[PROVIDED ENTRIES — start]
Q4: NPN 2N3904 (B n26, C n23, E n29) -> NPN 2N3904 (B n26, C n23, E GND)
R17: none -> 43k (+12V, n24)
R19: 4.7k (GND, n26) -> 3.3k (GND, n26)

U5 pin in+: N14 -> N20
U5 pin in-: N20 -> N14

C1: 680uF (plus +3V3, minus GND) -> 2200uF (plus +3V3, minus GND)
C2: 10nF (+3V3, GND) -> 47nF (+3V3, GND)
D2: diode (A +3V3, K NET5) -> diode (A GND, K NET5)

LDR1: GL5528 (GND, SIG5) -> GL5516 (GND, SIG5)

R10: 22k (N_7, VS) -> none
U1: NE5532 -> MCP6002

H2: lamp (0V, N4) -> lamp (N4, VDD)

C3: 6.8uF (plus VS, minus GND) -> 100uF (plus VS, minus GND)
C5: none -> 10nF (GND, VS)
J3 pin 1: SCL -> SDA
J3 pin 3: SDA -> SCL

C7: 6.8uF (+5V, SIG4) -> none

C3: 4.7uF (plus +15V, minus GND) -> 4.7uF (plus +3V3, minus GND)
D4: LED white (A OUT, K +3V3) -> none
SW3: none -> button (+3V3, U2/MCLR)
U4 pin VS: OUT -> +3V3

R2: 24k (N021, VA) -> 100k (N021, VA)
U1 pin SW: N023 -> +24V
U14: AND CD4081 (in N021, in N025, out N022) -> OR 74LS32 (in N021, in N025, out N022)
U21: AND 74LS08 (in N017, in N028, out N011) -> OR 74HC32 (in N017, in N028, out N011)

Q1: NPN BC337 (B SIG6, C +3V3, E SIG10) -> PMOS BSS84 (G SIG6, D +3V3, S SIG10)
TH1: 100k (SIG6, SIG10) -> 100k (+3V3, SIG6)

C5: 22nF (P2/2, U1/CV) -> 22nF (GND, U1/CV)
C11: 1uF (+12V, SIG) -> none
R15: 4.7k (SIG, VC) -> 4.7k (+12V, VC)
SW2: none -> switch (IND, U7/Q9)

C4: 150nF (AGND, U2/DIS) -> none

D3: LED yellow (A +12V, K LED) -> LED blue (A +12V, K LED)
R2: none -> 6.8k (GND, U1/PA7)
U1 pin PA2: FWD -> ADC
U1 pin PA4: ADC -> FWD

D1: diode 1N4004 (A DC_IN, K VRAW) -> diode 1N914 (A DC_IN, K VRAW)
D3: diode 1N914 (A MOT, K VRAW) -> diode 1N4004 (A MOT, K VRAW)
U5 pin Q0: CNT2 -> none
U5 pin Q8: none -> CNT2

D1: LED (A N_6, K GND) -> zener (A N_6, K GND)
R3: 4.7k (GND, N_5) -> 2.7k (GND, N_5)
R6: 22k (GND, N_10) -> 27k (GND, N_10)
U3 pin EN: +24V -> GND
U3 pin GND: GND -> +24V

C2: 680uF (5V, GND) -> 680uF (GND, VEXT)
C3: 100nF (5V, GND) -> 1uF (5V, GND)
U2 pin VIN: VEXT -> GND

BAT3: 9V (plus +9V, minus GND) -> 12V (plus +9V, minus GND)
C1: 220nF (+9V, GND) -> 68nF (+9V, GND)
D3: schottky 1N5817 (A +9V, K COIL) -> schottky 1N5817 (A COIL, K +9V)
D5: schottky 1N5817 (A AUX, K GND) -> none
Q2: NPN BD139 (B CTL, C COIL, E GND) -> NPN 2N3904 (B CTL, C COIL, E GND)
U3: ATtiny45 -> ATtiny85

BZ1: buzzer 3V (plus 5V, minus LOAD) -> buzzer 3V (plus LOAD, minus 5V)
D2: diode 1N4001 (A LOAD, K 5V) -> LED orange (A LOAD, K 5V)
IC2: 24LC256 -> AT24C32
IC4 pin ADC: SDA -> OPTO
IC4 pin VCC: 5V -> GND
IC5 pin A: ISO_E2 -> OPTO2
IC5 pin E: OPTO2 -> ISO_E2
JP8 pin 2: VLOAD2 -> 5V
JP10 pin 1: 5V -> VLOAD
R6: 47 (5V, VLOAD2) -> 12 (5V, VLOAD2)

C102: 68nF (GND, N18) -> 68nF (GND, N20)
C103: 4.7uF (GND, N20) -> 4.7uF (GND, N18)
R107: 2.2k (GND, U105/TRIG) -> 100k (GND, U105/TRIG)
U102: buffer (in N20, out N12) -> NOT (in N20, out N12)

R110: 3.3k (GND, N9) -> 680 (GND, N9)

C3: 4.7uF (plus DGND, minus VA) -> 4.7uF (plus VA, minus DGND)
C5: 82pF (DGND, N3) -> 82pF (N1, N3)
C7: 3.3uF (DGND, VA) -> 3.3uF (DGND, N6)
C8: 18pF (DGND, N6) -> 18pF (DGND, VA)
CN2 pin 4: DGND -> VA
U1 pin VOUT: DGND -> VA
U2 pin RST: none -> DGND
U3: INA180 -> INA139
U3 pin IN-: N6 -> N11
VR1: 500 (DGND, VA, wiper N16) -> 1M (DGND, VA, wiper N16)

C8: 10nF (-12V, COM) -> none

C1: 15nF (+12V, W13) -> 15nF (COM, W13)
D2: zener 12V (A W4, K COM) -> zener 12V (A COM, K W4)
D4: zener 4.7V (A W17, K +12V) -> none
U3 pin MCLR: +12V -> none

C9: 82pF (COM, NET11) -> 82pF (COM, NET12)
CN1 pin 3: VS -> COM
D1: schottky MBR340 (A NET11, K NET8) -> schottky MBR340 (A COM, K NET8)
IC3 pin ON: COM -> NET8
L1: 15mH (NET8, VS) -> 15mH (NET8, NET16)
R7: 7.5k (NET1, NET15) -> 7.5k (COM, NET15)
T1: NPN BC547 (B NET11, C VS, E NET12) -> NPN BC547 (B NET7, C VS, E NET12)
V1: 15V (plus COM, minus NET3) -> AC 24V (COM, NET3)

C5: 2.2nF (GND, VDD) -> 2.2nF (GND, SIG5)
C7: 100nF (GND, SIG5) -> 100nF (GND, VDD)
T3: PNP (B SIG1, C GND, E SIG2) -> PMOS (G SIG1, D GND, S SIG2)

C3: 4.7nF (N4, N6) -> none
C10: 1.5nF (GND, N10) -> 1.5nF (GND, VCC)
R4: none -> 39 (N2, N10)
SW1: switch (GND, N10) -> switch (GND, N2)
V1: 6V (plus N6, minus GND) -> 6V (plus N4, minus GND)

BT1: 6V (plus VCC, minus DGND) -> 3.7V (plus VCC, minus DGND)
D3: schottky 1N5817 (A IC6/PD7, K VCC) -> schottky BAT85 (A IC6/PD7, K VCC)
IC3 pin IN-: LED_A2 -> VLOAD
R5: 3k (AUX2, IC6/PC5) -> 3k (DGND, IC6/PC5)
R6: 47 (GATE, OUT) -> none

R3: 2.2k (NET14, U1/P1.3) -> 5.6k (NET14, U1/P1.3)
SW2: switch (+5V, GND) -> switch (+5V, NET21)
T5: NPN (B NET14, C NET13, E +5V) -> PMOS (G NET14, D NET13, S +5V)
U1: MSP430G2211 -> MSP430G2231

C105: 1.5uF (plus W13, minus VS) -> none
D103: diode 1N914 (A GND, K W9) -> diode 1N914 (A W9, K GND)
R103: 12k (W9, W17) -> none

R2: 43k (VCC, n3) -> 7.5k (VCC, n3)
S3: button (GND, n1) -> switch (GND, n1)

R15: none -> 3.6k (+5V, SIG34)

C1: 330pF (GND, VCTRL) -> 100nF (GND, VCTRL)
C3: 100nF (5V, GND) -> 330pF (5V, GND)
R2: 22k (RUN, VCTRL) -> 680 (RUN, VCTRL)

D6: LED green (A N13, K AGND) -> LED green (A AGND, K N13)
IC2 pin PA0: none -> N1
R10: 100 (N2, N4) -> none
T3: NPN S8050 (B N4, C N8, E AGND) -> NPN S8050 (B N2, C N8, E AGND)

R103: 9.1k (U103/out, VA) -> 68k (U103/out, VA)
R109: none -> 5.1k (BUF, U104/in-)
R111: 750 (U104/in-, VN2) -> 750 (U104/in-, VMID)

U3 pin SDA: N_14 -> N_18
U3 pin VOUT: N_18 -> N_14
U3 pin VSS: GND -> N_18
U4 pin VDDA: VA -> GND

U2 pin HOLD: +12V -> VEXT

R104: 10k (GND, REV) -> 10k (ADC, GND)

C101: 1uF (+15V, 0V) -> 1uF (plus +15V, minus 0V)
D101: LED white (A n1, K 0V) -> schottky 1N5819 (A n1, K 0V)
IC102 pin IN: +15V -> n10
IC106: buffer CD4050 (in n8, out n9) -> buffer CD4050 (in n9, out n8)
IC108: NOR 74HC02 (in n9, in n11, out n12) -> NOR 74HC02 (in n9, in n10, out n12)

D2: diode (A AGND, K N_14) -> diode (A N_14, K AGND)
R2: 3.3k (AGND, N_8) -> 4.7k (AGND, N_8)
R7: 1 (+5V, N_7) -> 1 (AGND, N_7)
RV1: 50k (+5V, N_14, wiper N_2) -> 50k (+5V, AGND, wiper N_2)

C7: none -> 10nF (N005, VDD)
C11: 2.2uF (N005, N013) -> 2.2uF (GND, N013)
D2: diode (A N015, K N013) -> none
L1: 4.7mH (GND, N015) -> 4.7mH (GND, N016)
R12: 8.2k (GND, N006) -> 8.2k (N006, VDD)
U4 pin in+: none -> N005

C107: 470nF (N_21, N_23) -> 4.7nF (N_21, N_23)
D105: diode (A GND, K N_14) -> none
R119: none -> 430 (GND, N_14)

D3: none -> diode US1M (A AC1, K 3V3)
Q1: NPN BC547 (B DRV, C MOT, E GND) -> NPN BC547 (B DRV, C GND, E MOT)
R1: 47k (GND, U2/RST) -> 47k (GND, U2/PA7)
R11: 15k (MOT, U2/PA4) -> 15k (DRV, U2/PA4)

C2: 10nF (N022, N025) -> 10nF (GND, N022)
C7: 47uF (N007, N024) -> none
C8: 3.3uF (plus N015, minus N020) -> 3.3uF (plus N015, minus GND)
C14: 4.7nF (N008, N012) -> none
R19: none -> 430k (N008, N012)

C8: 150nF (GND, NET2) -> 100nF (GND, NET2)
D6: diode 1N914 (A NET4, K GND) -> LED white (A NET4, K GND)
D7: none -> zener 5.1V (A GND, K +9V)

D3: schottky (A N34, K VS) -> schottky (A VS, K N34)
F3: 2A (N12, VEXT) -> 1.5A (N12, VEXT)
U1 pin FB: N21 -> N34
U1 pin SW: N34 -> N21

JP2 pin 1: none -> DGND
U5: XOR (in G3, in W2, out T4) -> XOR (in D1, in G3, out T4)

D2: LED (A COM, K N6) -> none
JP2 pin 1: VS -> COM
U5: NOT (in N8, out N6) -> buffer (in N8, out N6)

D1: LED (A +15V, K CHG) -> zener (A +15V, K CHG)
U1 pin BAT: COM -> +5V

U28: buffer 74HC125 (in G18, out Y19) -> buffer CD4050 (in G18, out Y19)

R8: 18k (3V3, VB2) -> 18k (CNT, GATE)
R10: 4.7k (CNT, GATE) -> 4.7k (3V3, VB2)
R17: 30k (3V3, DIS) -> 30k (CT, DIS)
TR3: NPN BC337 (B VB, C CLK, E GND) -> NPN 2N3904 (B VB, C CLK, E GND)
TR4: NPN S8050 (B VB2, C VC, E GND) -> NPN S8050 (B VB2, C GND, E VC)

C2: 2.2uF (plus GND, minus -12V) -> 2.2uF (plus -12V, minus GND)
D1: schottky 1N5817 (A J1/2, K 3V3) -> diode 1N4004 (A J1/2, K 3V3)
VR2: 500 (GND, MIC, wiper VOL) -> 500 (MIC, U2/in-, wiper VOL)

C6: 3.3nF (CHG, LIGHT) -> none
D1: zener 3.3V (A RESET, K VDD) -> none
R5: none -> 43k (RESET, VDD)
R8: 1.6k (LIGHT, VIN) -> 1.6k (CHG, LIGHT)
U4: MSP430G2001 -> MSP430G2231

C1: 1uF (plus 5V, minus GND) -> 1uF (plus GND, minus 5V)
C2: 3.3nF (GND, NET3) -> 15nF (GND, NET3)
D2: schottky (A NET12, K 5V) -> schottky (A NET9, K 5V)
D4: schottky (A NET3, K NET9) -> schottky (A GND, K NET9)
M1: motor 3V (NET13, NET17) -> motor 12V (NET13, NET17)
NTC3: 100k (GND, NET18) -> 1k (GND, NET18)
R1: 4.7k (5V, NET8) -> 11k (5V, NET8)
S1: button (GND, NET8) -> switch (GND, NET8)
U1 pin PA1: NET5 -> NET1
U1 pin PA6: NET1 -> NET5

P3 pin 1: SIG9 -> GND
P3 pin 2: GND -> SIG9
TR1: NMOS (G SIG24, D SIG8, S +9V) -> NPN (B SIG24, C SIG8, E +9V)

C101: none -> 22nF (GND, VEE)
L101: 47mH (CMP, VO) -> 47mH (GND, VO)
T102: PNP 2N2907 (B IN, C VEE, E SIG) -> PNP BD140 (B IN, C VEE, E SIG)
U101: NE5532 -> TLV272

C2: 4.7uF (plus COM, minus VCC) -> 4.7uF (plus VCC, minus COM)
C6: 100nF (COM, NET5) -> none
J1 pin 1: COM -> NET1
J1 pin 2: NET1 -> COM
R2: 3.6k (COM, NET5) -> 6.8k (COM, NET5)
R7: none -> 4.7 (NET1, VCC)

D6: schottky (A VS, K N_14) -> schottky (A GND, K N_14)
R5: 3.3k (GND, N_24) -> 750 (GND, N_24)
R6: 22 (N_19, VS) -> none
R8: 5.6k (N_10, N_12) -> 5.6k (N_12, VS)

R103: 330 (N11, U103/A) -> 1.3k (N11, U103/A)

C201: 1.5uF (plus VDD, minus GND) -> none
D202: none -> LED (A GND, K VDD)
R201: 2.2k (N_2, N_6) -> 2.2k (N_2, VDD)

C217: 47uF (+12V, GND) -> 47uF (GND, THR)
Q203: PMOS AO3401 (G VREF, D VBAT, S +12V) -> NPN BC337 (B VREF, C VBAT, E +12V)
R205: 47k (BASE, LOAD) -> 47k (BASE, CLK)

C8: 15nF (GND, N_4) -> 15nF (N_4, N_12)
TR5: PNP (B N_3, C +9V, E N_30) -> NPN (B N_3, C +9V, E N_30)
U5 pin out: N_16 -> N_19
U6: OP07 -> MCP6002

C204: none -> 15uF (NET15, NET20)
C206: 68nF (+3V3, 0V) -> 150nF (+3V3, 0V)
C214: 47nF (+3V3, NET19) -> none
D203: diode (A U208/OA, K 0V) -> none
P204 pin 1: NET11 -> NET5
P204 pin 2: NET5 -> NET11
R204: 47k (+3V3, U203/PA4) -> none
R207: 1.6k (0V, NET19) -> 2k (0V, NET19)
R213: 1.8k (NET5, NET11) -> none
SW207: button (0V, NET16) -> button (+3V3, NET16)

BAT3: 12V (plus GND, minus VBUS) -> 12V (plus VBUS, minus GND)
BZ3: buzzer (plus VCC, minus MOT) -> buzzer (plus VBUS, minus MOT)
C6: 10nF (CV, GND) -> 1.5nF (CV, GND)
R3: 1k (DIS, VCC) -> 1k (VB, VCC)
[PROVIDED ENTRIES — finish]
### TASK INSTRUCTIONS
Scan the material above for the string "LIGHT" and report each line where you find it.

### REPLY TO THE TASK
C6: 3.3nF (CHG, LIGHT) -> none
R8: 1.6k (LIGHT, VIN) -> 1.6k (CHG, LIGHT)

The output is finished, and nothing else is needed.